◆ About this exercise ◆
Pull every "orange" line out of the data below.

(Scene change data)

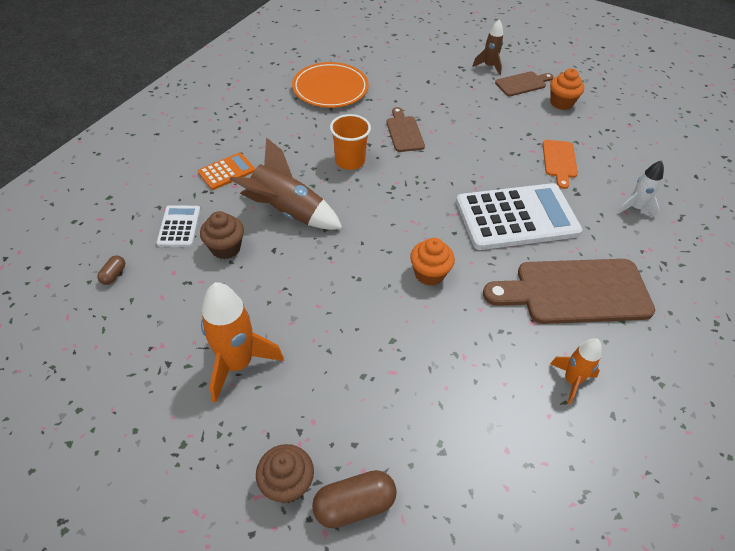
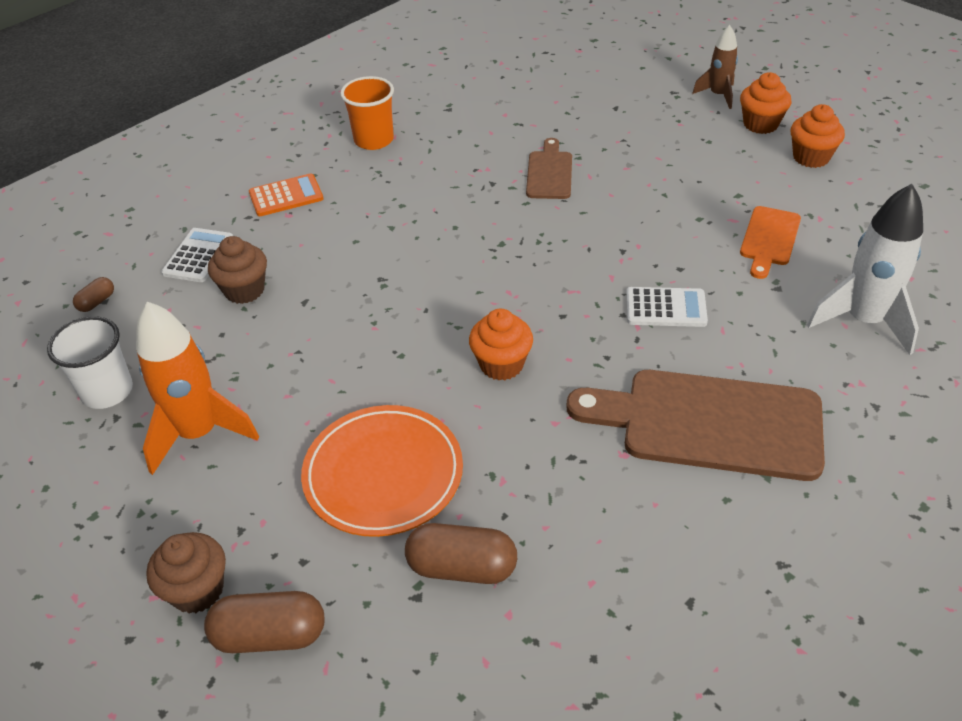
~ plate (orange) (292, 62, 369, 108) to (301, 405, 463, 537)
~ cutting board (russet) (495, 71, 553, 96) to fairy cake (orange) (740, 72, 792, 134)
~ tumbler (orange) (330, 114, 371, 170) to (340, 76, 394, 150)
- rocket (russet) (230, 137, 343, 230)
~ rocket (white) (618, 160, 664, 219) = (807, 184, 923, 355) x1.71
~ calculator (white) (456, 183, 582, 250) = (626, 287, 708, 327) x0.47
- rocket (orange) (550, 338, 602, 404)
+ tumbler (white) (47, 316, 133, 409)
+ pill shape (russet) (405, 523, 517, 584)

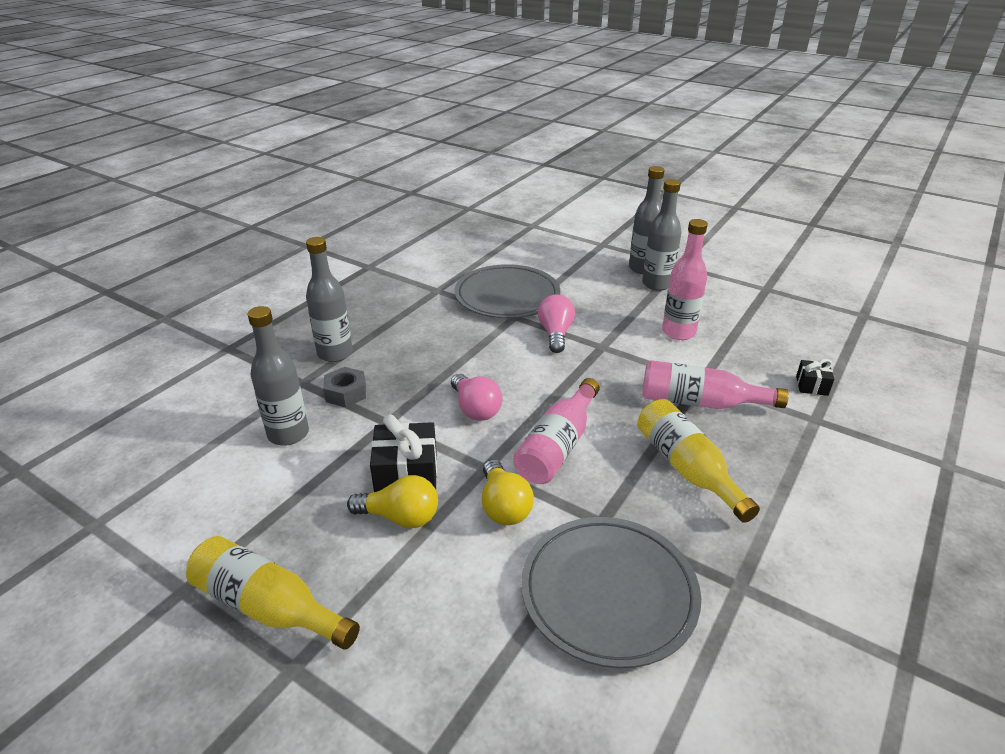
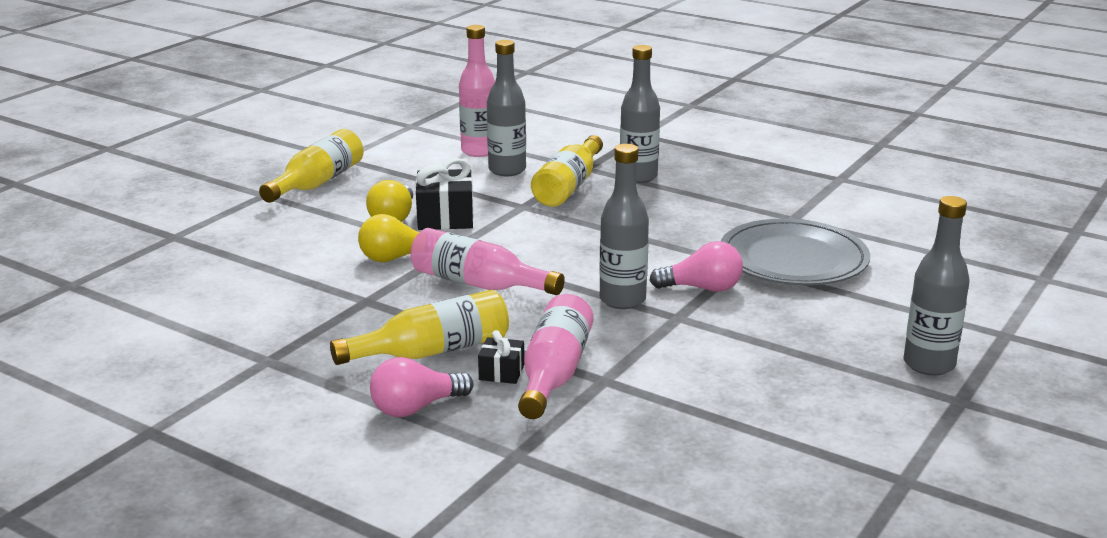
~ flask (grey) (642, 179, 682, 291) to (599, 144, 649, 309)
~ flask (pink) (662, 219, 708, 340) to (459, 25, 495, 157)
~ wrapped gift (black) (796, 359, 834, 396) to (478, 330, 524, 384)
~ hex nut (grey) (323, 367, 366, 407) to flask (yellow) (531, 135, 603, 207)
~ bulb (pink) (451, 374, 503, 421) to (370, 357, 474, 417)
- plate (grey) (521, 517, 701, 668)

◆ Exercise output ◆
~ plate (orange) (292, 62, 369, 108) to (301, 405, 463, 537)
~ cutting board (russet) (495, 71, 553, 96) to fairy cake (orange) (740, 72, 792, 134)
~ tumbler (orange) (330, 114, 371, 170) to (340, 76, 394, 150)
- rocket (orange) (550, 338, 602, 404)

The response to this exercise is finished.